* TRY IT
Look below for the line with "F1: 1A (SIG3, VDD) -> none", then give it again exactly, along with every line that comes after it, the final line included.

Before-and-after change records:
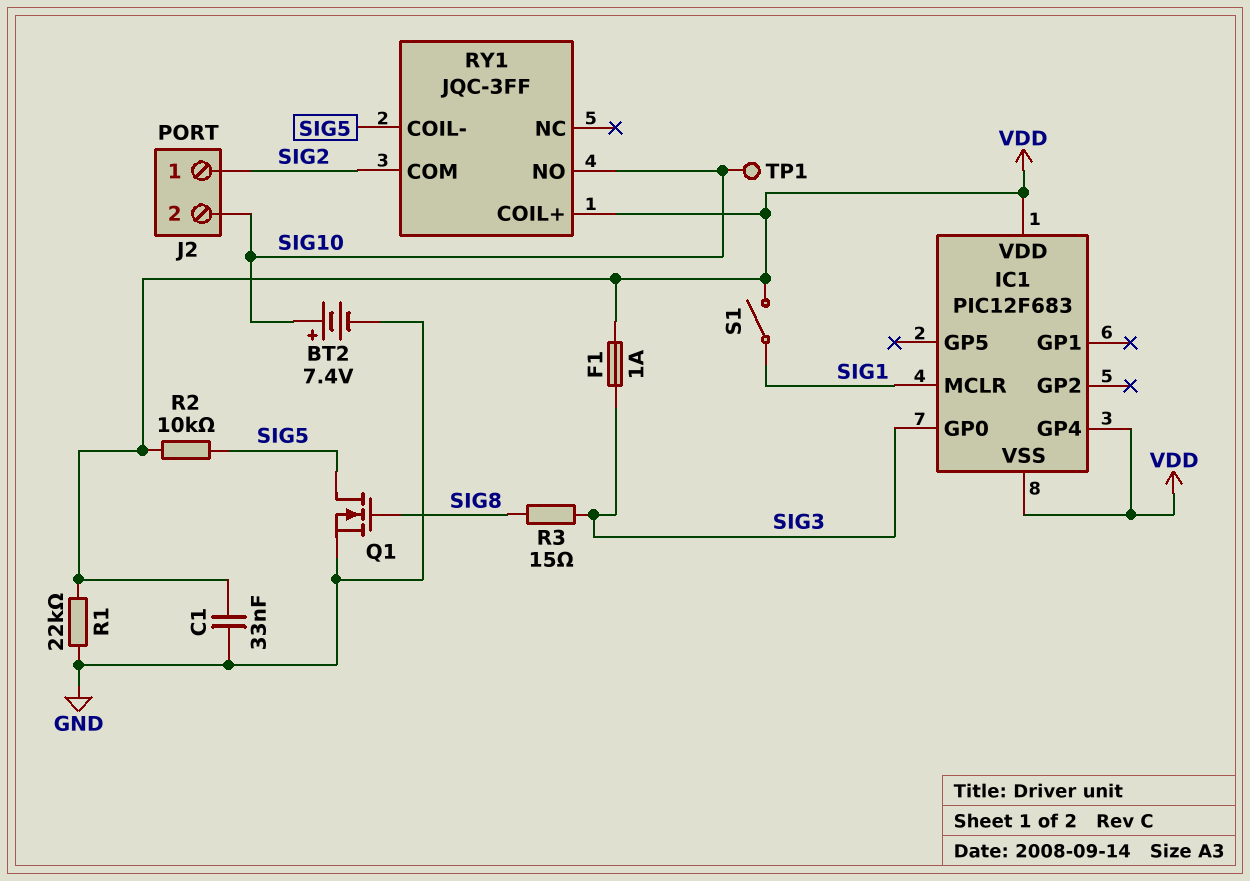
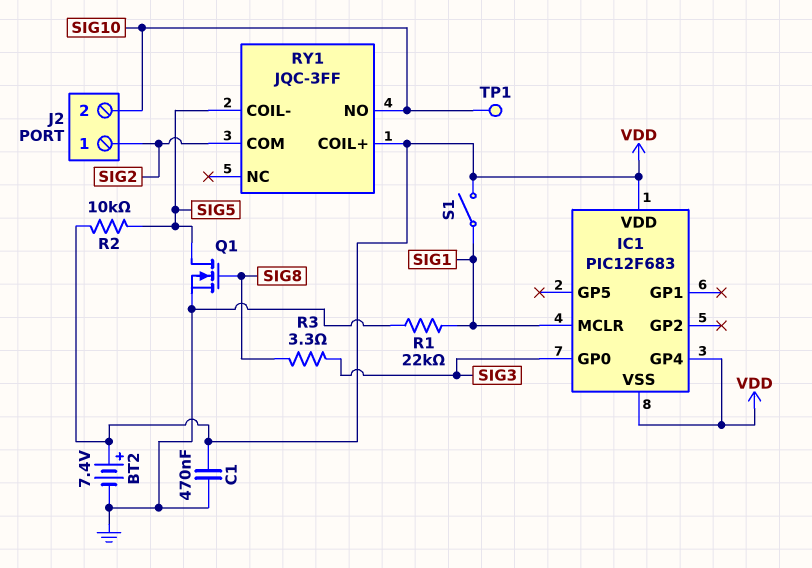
BT2: 7.4V (plus SIG10, minus GND) -> 7.4V (plus VDD, minus GND)
C1: 33nF (GND, VDD) -> 470nF (GND, VDD)
F1: 1A (SIG3, VDD) -> none
R1: 22k (GND, VDD) -> 22k (GND, SIG1)
R3: 15 (SIG3, SIG8) -> 3.3 (SIG3, SIG8)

* EXERCISE OUTPUT
F1: 1A (SIG3, VDD) -> none
R1: 22k (GND, VDD) -> 22k (GND, SIG1)
R3: 15 (SIG3, SIG8) -> 3.3 (SIG3, SIG8)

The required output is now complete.